*Exercise objective*: Please set down each entry exactly, omitting any picture it holds.

*Supplied information*:
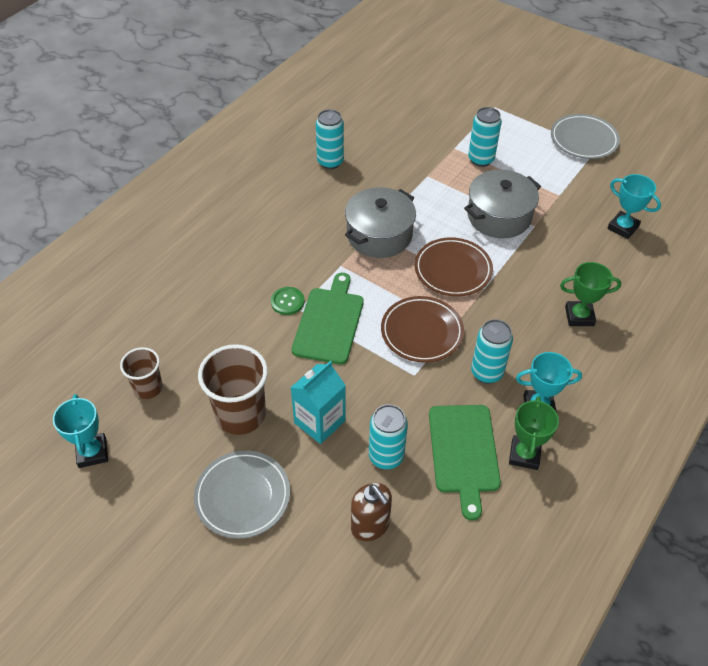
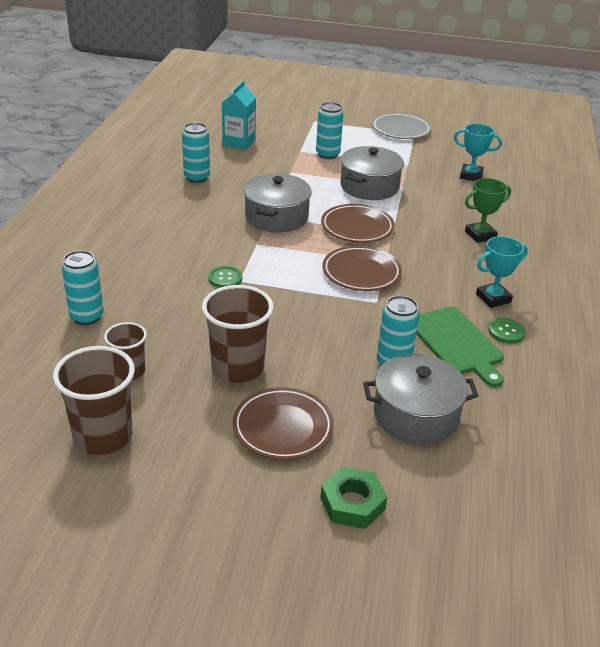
camera: 25 degrees left, 15 degrees down
(92, 452) = (103, 436): turquoise trophy -> brown cup
(242, 496) = (283, 427): grey plate -> brown plate
(255, 602) = (352, 503): none -> green nut
(319, 422) = (316, 354): turquoise carton -> turquoise carton (239, 142)
(329, 322) = (274, 284): green cutting board -> none
(370, 525) = (416, 415): brown soap dispenser -> grey pot
(486, 372) = (435, 286): turquoise can -> turquoise can (87, 317)
(524, 455) = (506, 332): green trophy -> green button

*Solution*:
camera: 25 degrees left, 15 degrees down
(92, 452) = (103, 436): turquoise trophy -> brown cup
(242, 496) = (283, 427): grey plate -> brown plate
(255, 602) = (352, 503): none -> green nut
(319, 422) = (316, 354): turquoise carton -> turquoise carton (239, 142)
(329, 322) = (274, 284): green cutting board -> none
(370, 525) = (416, 415): brown soap dispenser -> grey pot
(486, 372) = (435, 286): turquoise can -> turquoise can (87, 317)
(524, 455) = (506, 332): green trophy -> green button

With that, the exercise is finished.